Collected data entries
● ● ● ● ● ● ●

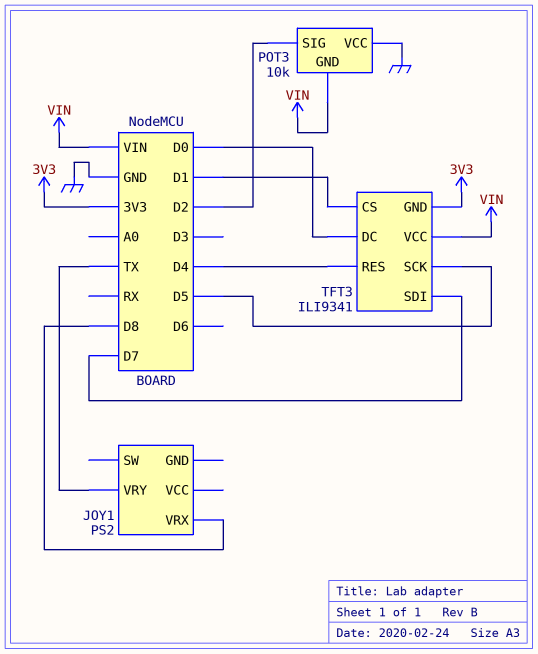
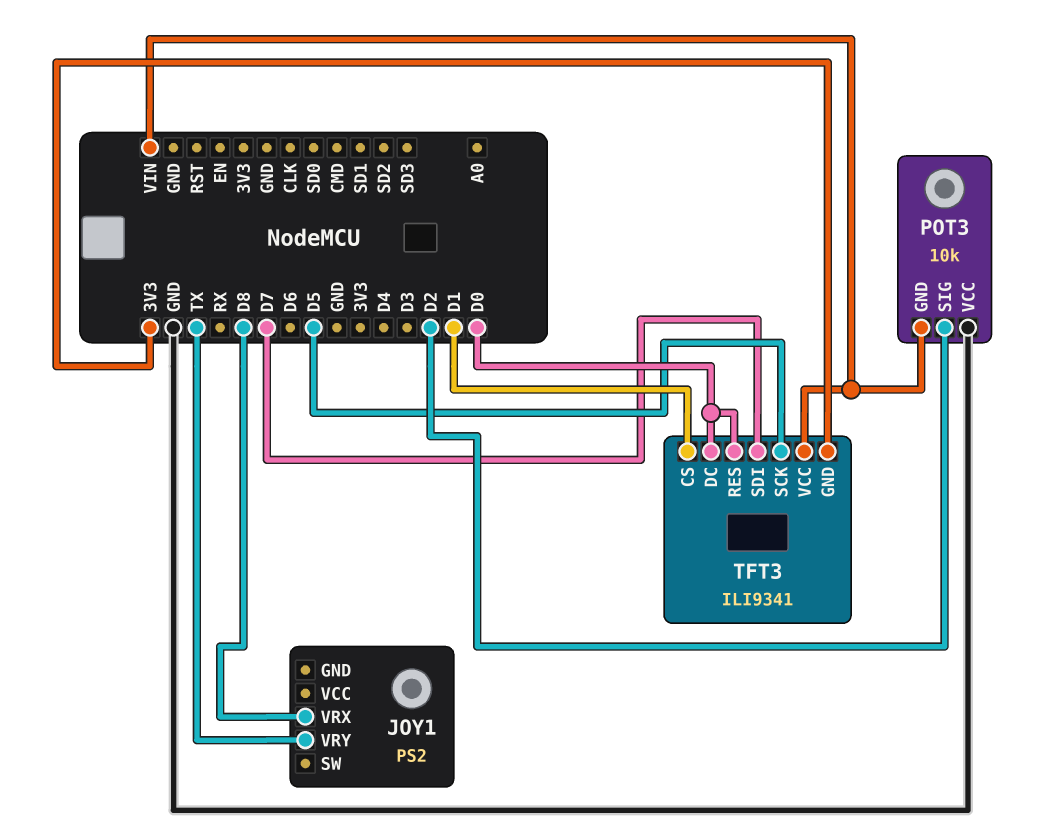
TFT3 pin RES: D4 -> D0

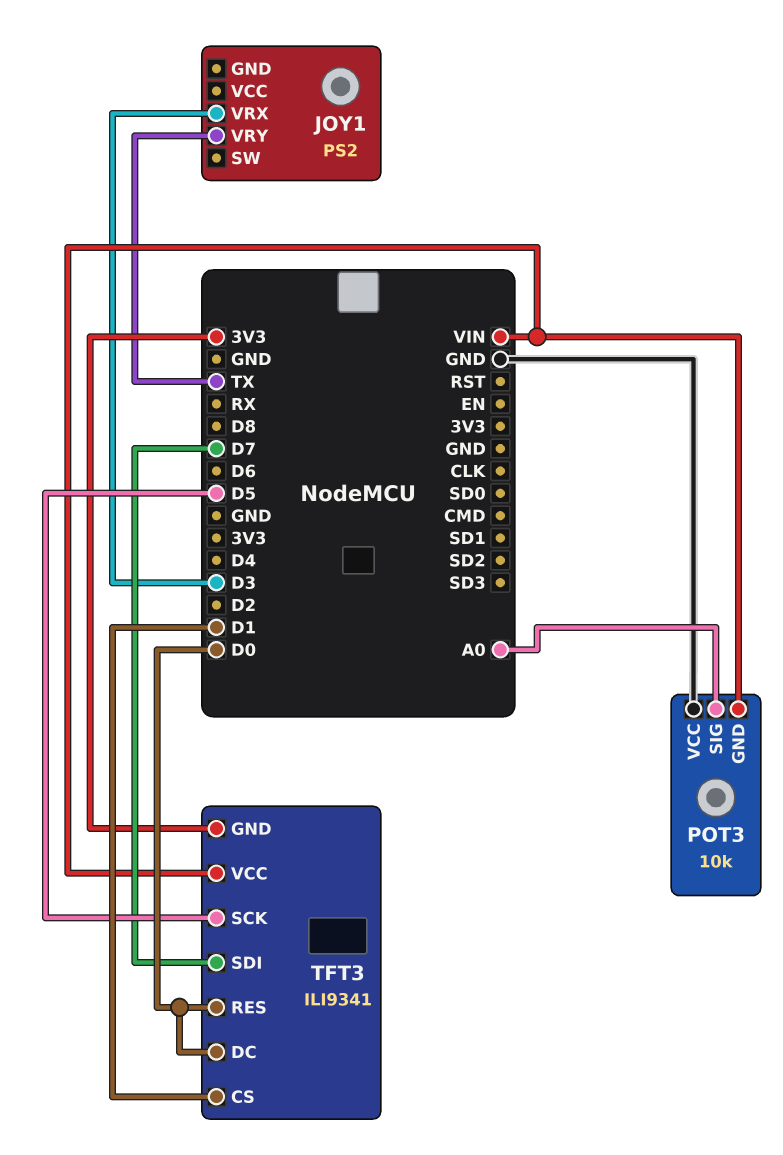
JOY1 pin VRX: D8 -> D3
POT3 pin SIG: D2 -> A0

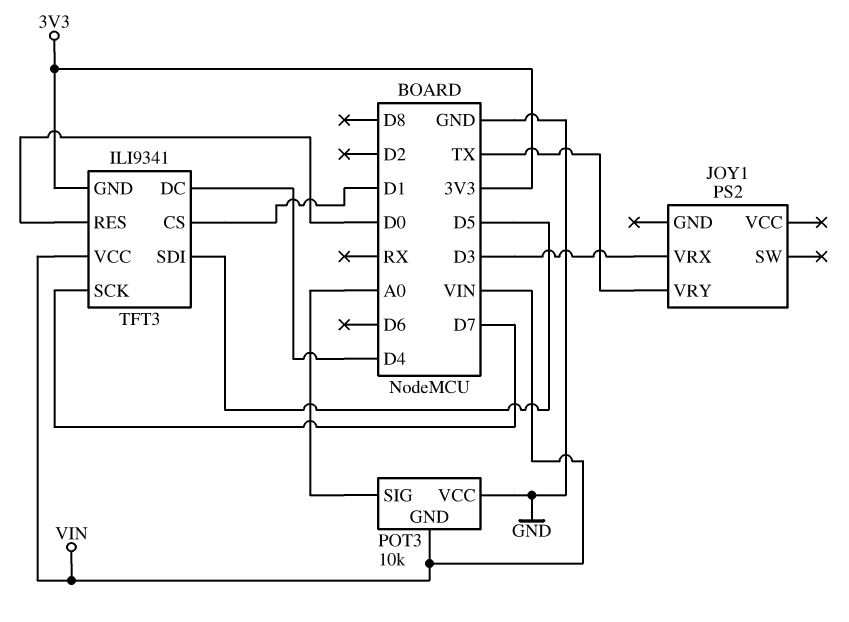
TFT3 pin DC: D0 -> D4
TFT3 pin SCK: D5 -> D7
TFT3 pin SDI: D7 -> D5

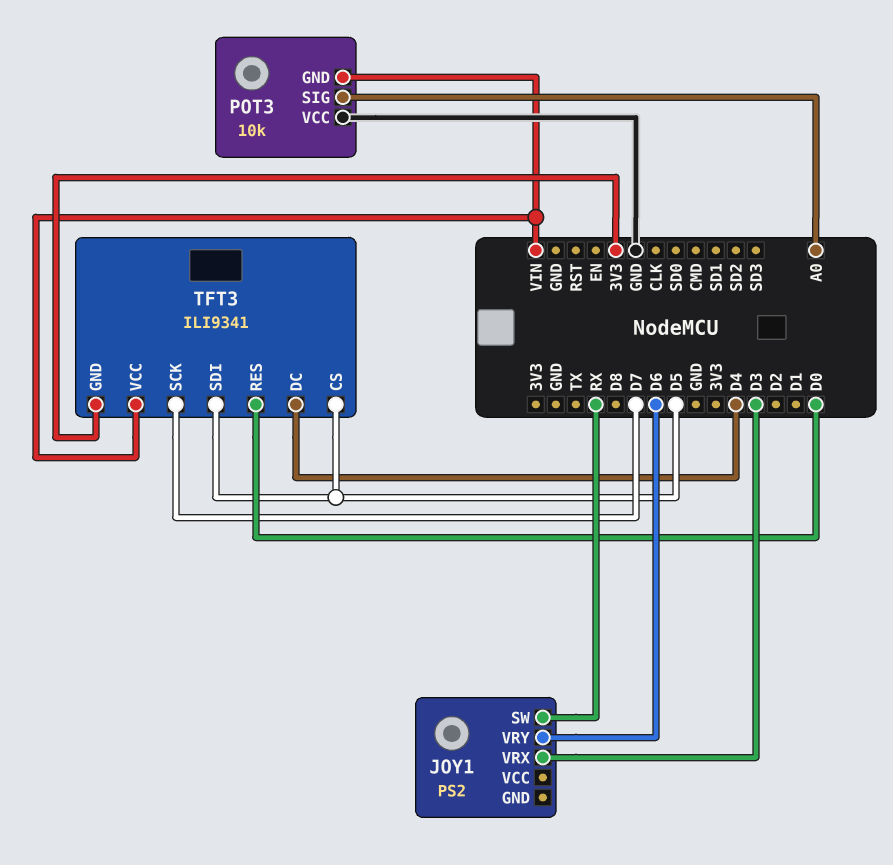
JOY1 pin SW: none -> RX
JOY1 pin VRY: TX -> D6
TFT3 pin CS: D1 -> D5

● ● ● ● ● ● ●

Without the pictures, copy out each entry exactly as it stands.

TFT3 pin RES: D4 -> D0

JOY1 pin VRX: D8 -> D3
POT3 pin SIG: D2 -> A0

TFT3 pin DC: D0 -> D4
TFT3 pin SCK: D5 -> D7
TFT3 pin SDI: D7 -> D5

JOY1 pin SW: none -> RX
JOY1 pin VRY: TX -> D6
TFT3 pin CS: D1 -> D5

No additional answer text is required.